── Material shown ──

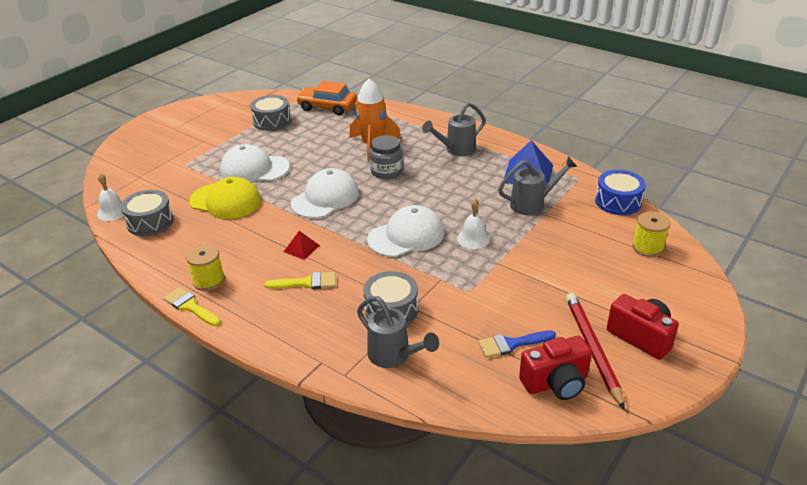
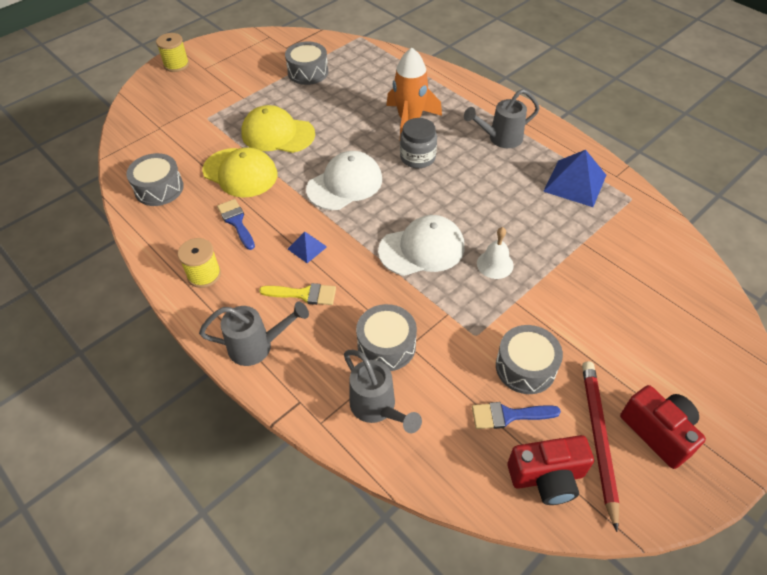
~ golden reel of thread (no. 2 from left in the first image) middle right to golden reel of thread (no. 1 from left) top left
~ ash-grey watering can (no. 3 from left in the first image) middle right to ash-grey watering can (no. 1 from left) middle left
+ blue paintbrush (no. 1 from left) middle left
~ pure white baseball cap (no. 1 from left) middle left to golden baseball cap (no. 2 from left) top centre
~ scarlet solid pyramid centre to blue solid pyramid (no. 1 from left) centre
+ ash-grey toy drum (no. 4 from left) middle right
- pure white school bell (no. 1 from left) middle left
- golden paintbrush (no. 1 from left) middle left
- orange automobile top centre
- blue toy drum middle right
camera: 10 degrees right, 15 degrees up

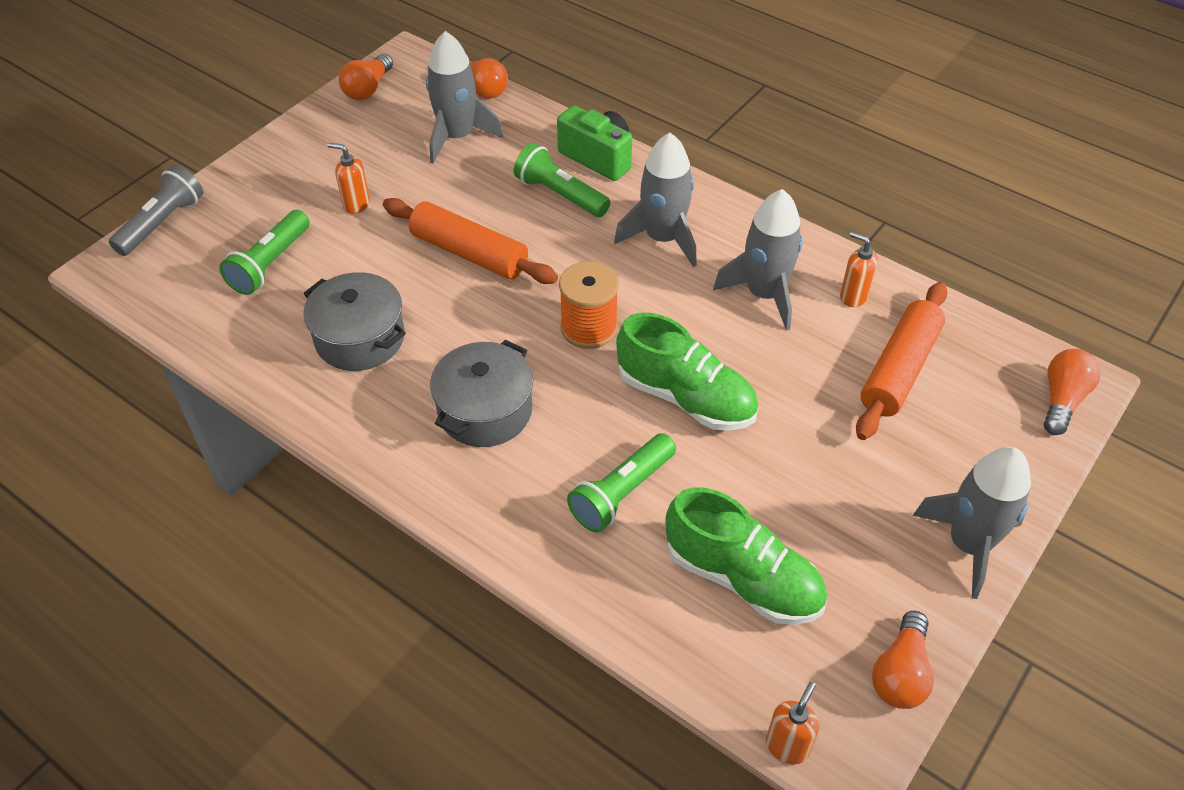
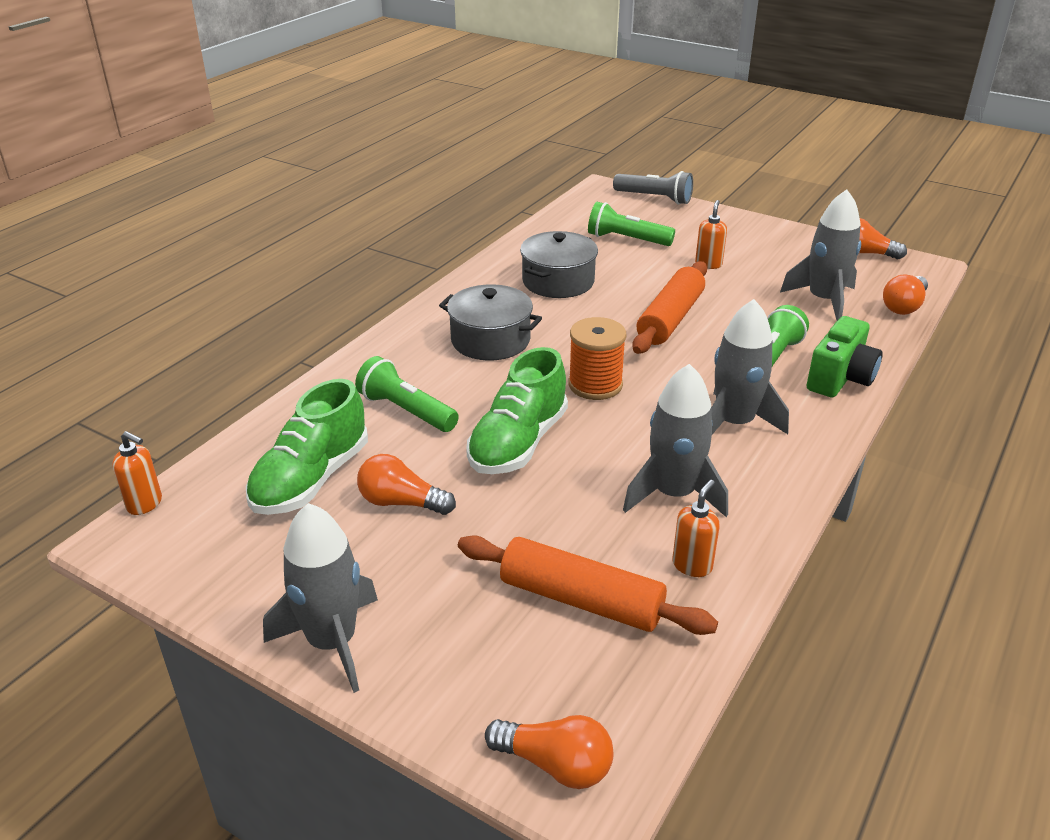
~ orange lightbulb (no. 3 from left in the first image) bottom right to orange lightbulb (no. 1 from left) centre
camera: 85 degrees right, 15 degrees down

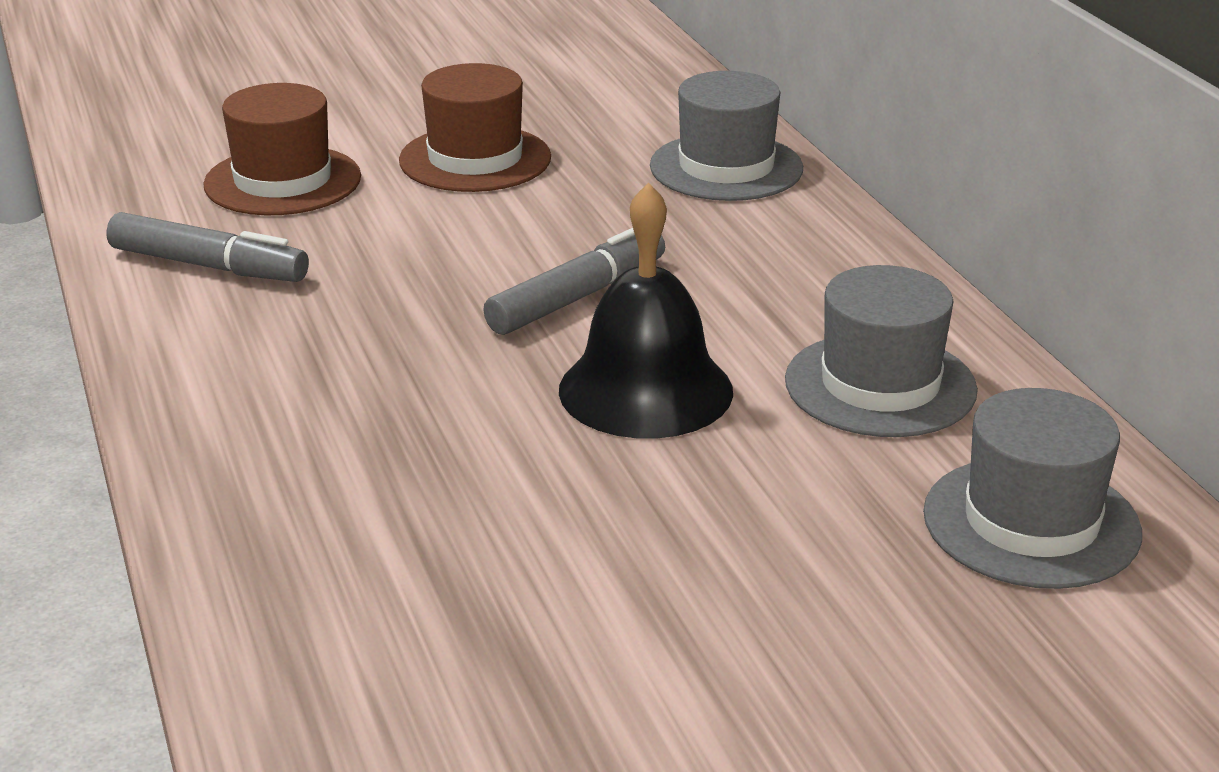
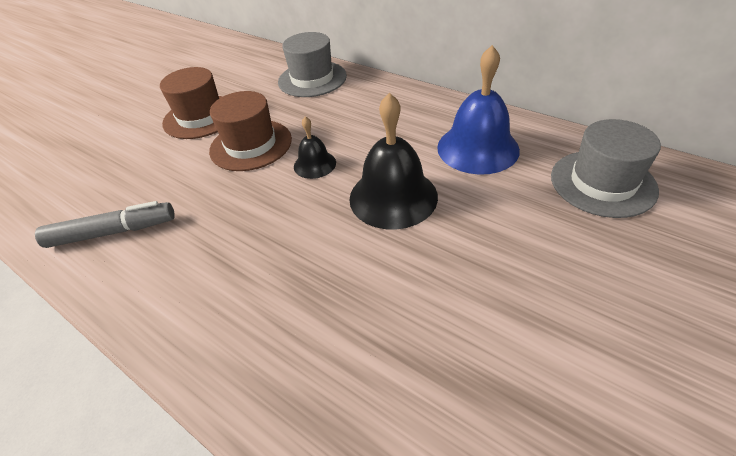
~ brown top hat (no. 1 from left in the first image) top left to brown top hat (no. 2 from left) top centre
~ ash-grey felt pen (no. 2 from left) centre to ebony school bell (no. 1 from left) top centre
~ ash-grey top hat (no. 2 from left) middle right to blue school bell top centre
camera: 30 degrees left, 15 degrees up

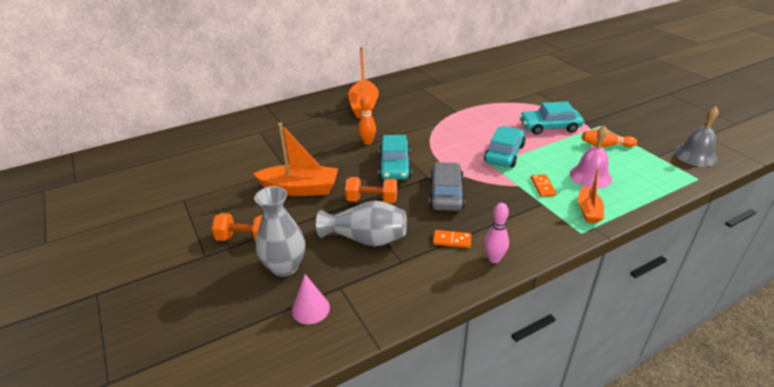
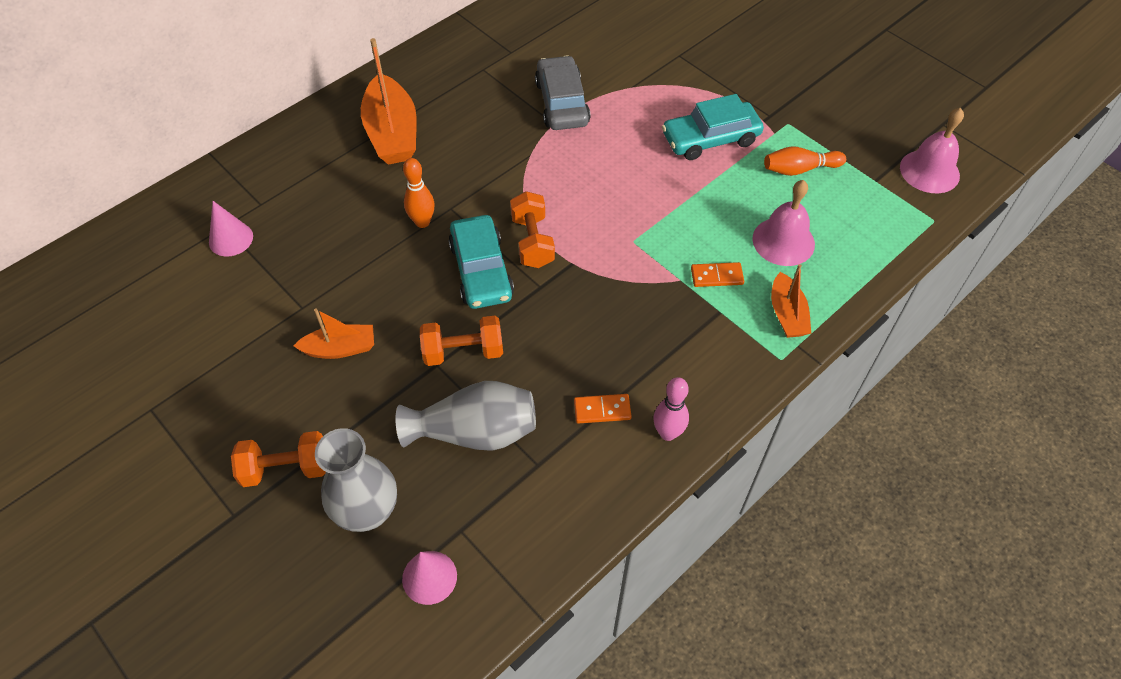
+ rose-pink cone shape (no. 1 from left) middle left
~ orange boat (no. 1 from left) centre = middle left x0.58
+ orange dumbbell (no. 3 from left) centre
~ ash-grey automobile centre to top centre
~ orange domino (no. 2 from left) middle right = centre 75 degrees counterclockwise
~ ash-grey school bell middle right to rose-pink school bell (no. 2 from left) top right
- aqua automobile (no. 2 from left) centre
camera: 15 degrees left, 20 degrees up

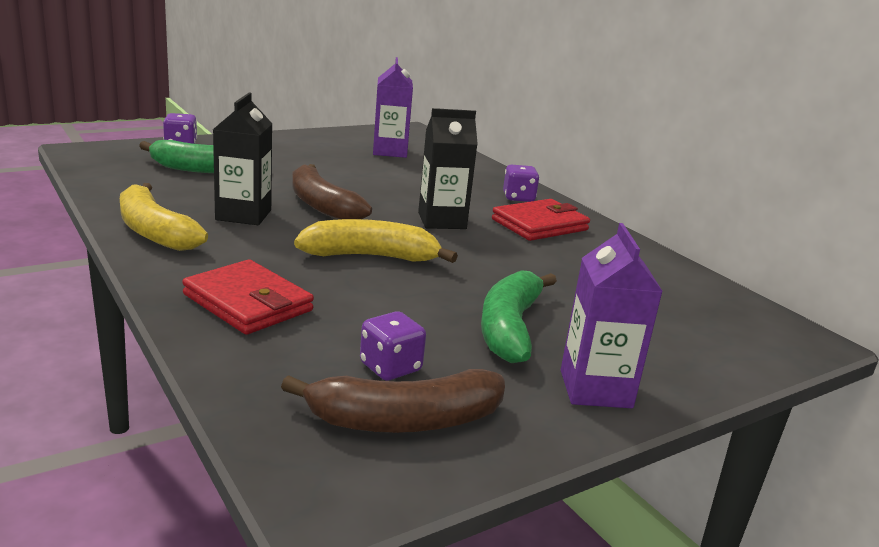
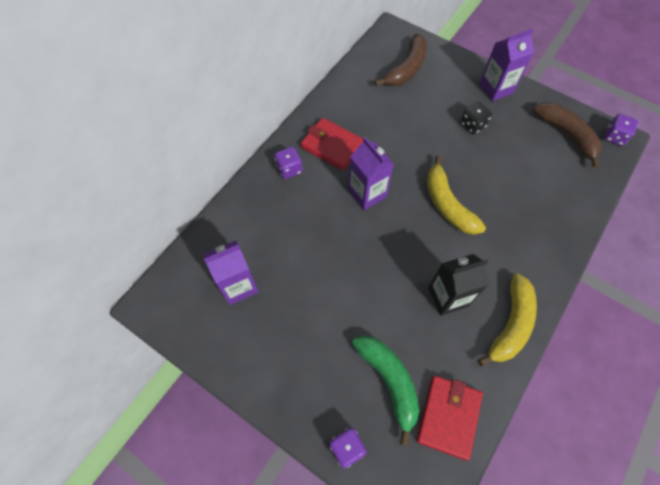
~ ebony milk carton (no. 2 from left) top centre to royal purple milk carton (no. 2 from left) centre
~ brown banana (no. 1 from left) centre to top centre
~ scarlet wallet (no. 1 from left in the first image) middle left to scarlet wallet (no. 2 from left) bottom right
~ green banana (no. 2 from left) centre to ebony game die top right
~ royal purple game die (no. 2 from left in the first image) centre to royal purple game die (no. 3 from left) top right
camera: 110 degrees left, 40 degrees up

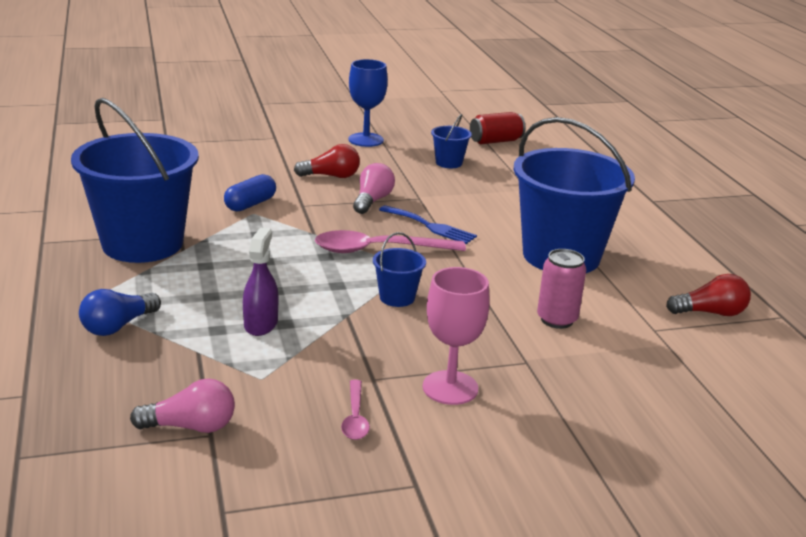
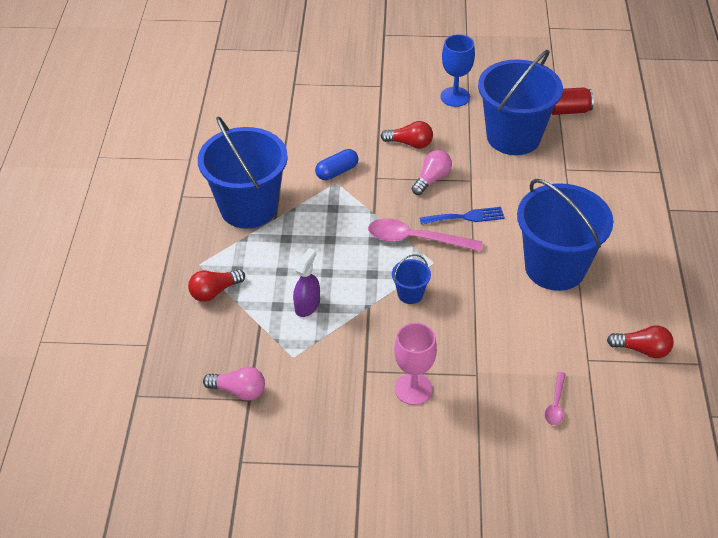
~ blue lightbulb middle left to scarlet lightbulb (no. 1 from left) middle left
~ blue table fork centre = centre 60 degrees counterclockwise
~ blue sand bucket (no. 3 from left) top centre = top right x2.40
~ rose-pink tablespoon (no. 1 from left in the first image) bottom centre to rose-pink tablespoon (no. 2 from left) bottom right
- rose-pink can middle right
camera: 20 degrees right, 20 degrees up

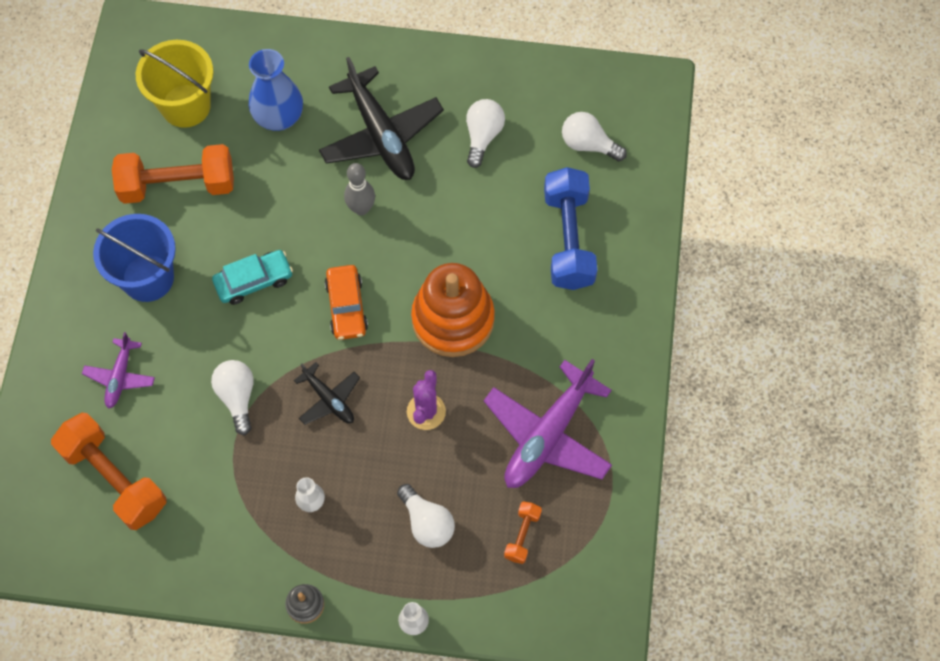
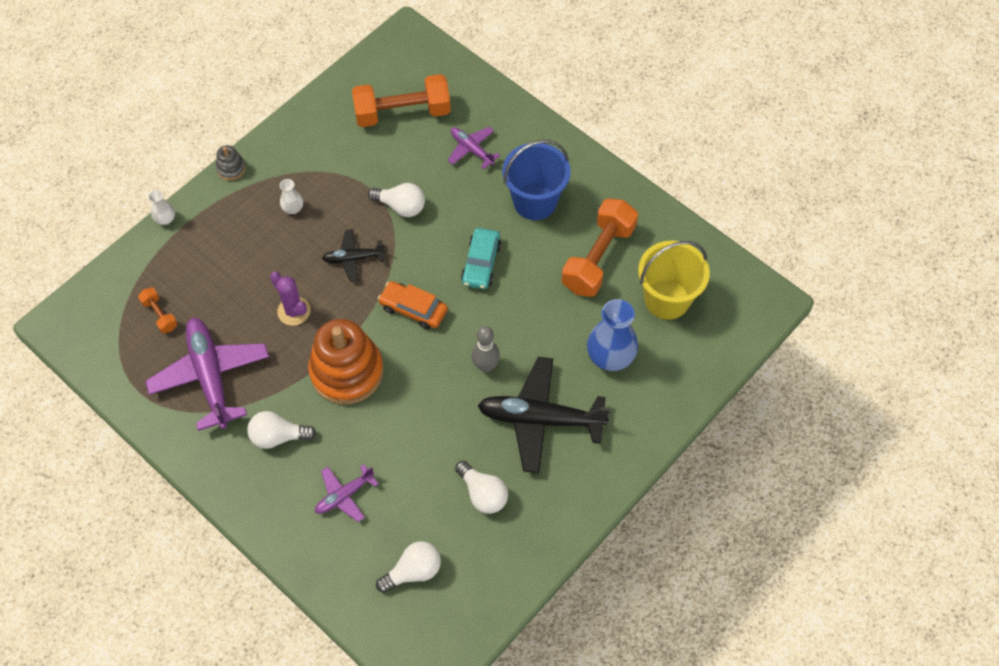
~ pure white lightbulb (no. 2 from left in the first image) bottom centre to pure white lightbulb (no. 1 from left) middle left
~ blue dumbbell centre to royal purple toy plane (no. 2 from left) bottom centre
camera: 125 degrees right, 5 degrees down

───

Exercise:
Looking at the records above, return exactly the lines from the line with "- pure white" to the line with "- blue toy drum middle right", both ends included.

Completed task:
- pure white school bell (no. 1 from left) middle left
- golden paintbrush (no. 1 from left) middle left
- orange automobile top centre
- blue toy drum middle right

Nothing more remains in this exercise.